• WHAT THIS TASK INVOLVES: Copy the records below in full, keeping each word as it is but omitting the pictures.

• MATERIAL TO PROCESS:
+++

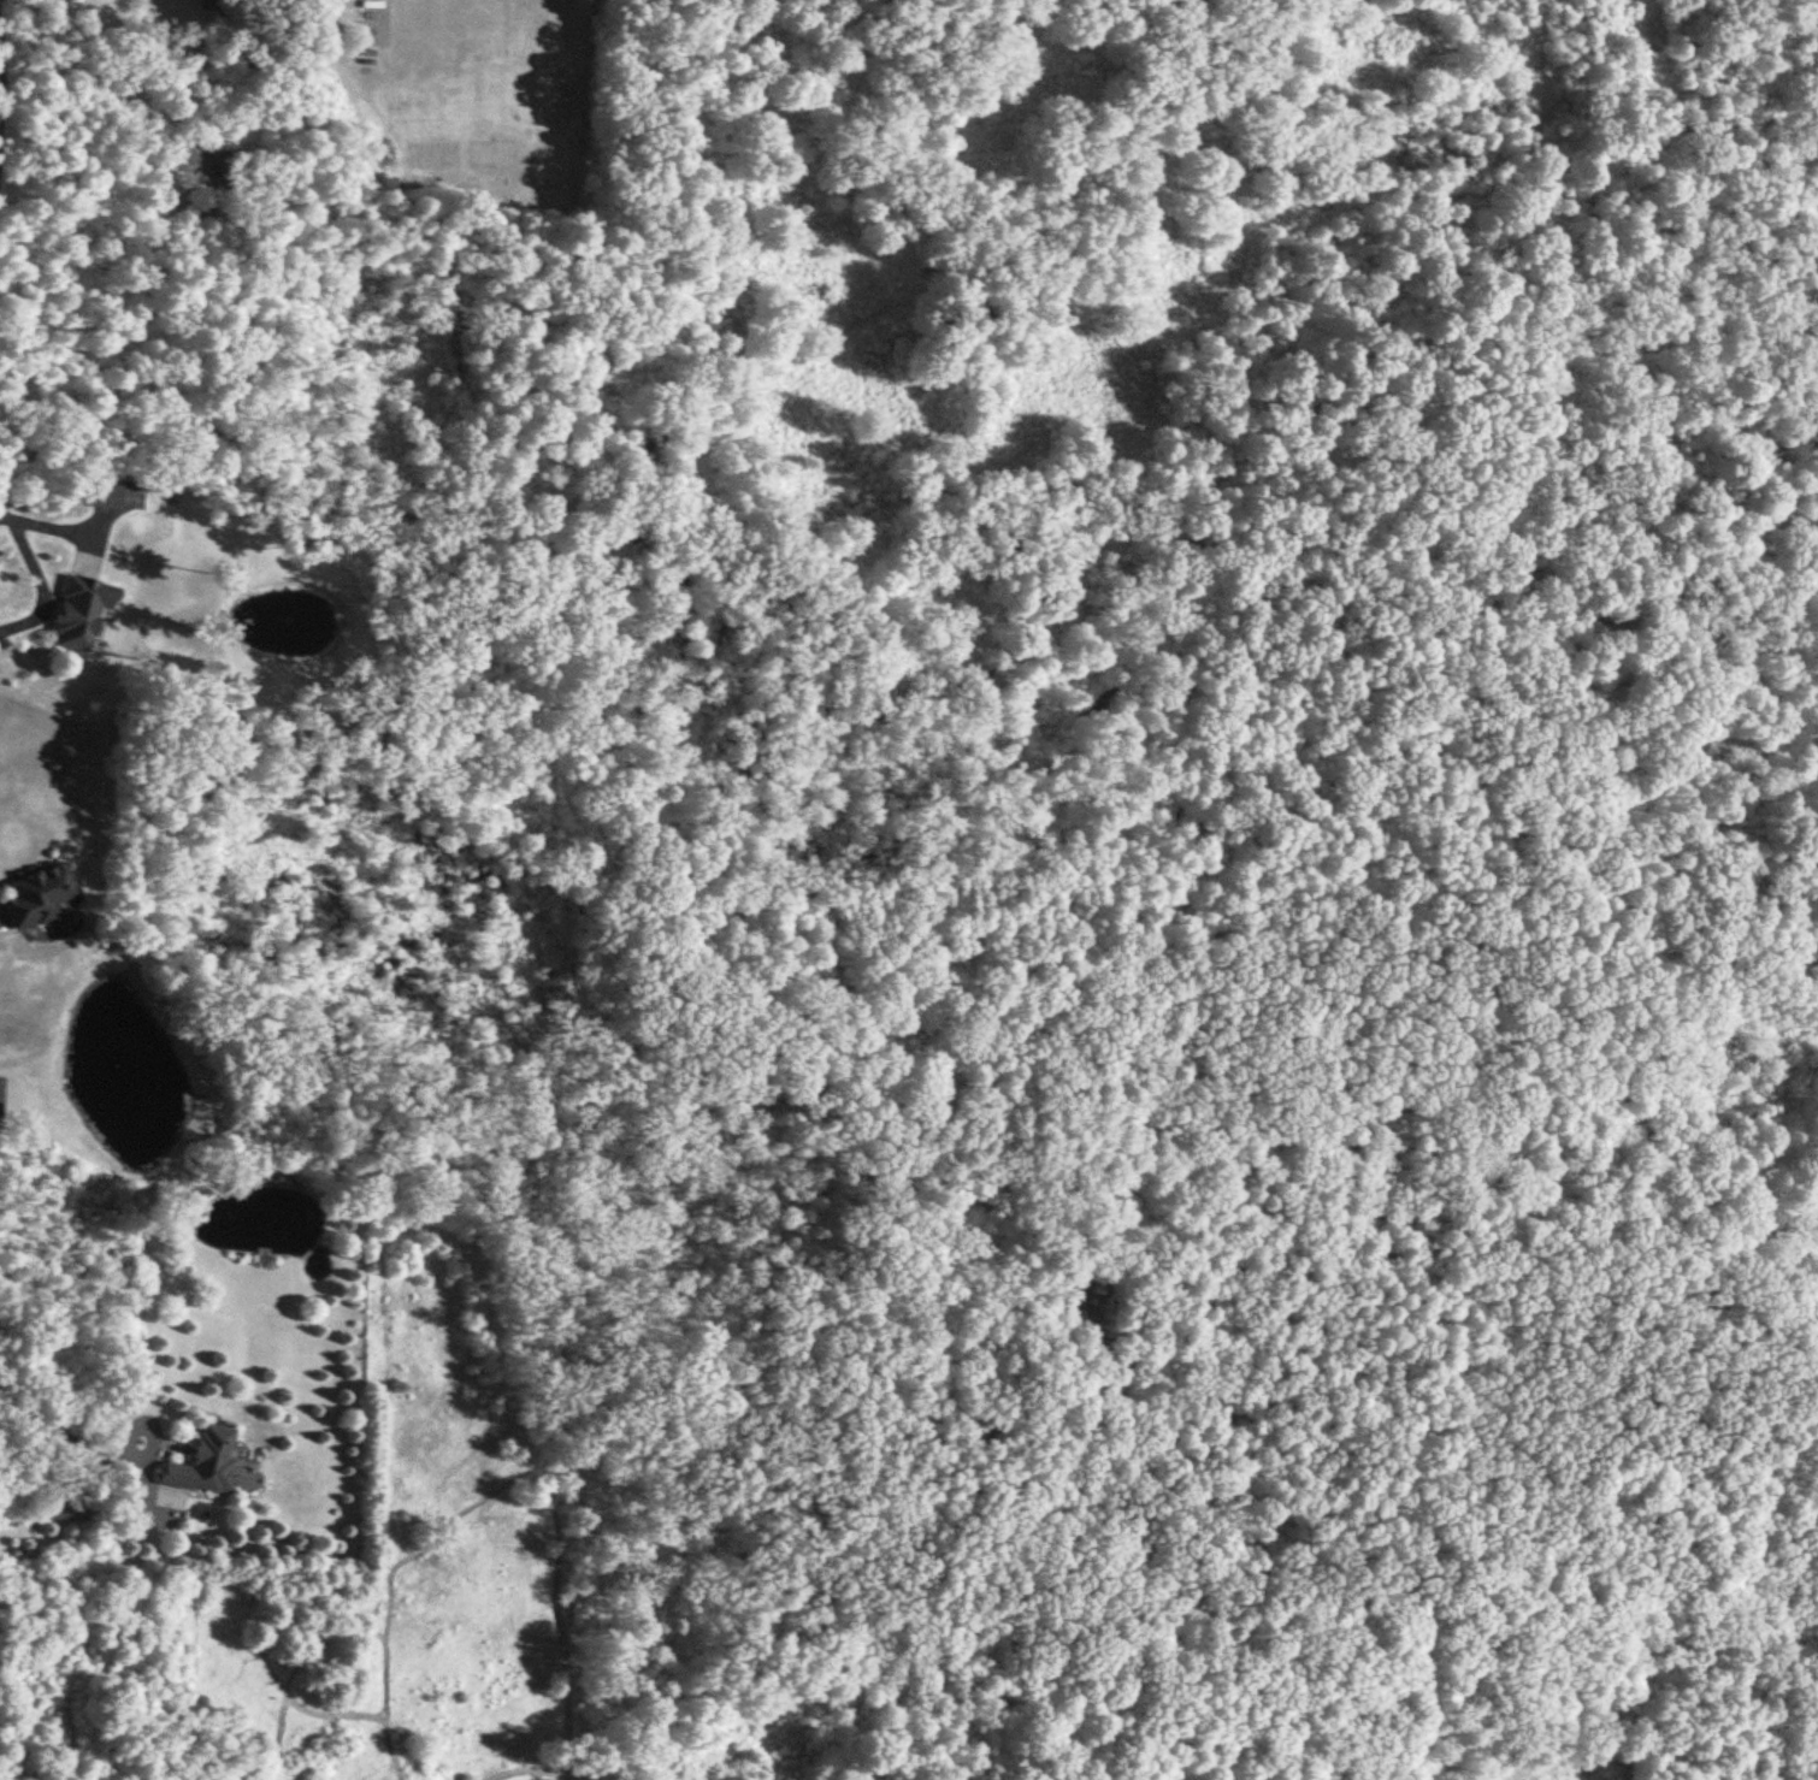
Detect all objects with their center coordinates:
building: (204, 10)
road: (0, 73)
building: (103, 494)
building: (78, 610)
building: (34, 894)
building: (0, 1080)
road: (66, 1441)
building: (207, 1463)
building: (62, 1507)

+++

• RESPONSE BOX:
Detect all objects with their center coordinates:
building: (204, 10)
road: (0, 73)
building: (103, 494)
building: (78, 610)
building: (34, 894)
building: (0, 1080)
road: (66, 1441)
building: (207, 1463)
building: (62, 1507)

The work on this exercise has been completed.